## Exercise aim
Retype nothing except the lines below from the one with "camera: 25 degrees left, 10 degrees up" through the one with "(552, 185) = (729, 335): yellow", exactly, with images left out.

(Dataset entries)
---

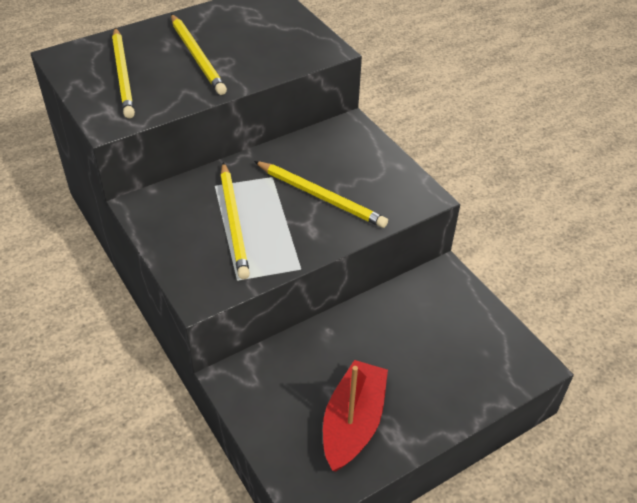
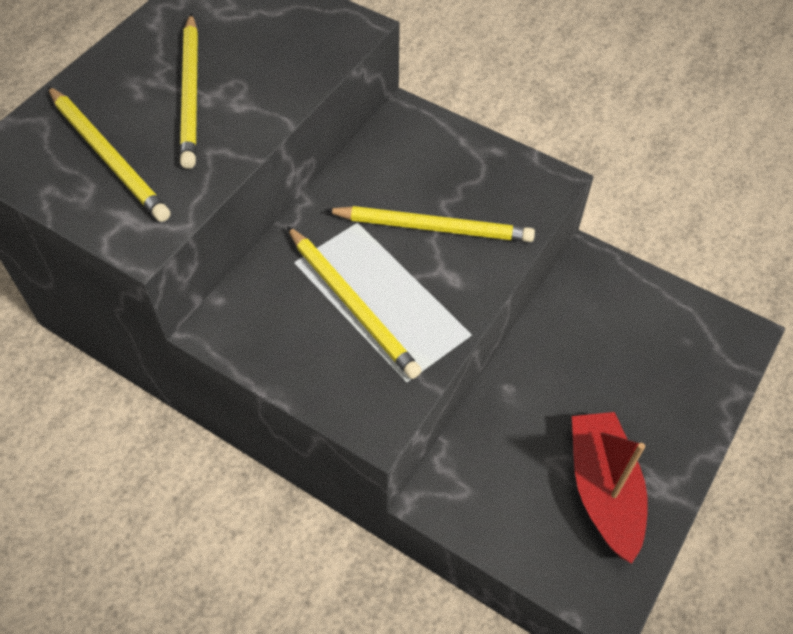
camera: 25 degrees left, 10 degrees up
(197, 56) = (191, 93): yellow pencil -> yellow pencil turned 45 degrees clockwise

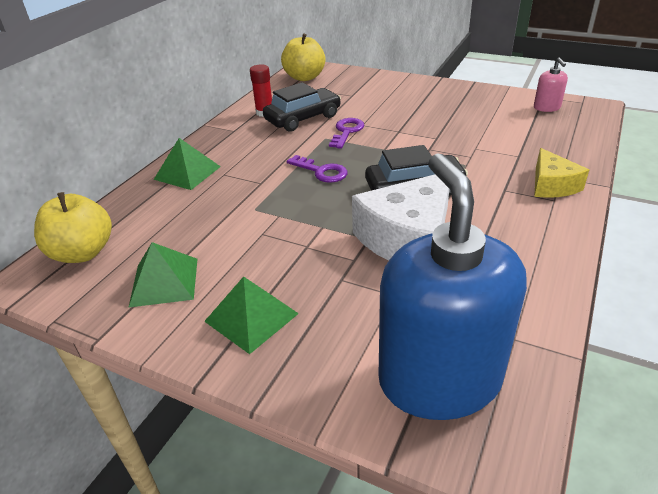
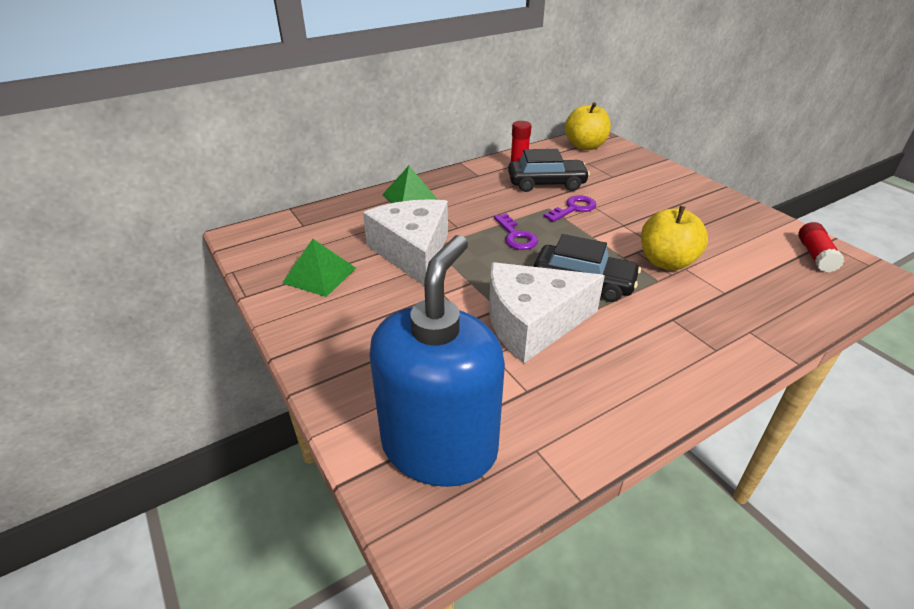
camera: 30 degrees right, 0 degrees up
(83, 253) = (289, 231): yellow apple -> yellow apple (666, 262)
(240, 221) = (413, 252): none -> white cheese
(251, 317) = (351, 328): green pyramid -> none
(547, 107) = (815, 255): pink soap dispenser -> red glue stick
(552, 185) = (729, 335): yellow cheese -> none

---

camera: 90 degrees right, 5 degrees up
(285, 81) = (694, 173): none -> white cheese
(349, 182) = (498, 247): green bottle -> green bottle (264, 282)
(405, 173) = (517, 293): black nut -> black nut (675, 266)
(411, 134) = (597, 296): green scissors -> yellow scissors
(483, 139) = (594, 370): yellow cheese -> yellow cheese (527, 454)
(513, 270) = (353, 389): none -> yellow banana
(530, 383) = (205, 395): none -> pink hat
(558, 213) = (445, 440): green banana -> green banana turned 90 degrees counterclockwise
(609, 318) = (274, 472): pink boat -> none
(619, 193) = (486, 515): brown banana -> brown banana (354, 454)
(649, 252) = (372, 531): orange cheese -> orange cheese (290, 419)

---

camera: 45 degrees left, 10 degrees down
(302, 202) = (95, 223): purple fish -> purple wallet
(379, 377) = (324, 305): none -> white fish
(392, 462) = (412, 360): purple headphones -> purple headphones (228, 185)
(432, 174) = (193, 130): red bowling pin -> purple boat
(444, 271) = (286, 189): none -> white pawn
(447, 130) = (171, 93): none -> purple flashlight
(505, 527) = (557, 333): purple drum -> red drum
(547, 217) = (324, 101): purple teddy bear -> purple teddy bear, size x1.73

---

## Exercise output
camera: 25 degrees left, 10 degrees up
(197, 56) = (191, 93): yellow pencil -> yellow pencil turned 45 degrees clockwise

camera: 30 degrees right, 0 degrees up
(83, 253) = (289, 231): yellow apple -> yellow apple (666, 262)
(240, 221) = (413, 252): none -> white cheese
(251, 317) = (351, 328): green pyramid -> none
(547, 107) = (815, 255): pink soap dispenser -> red glue stick
(552, 185) = (729, 335): yellow cheese -> none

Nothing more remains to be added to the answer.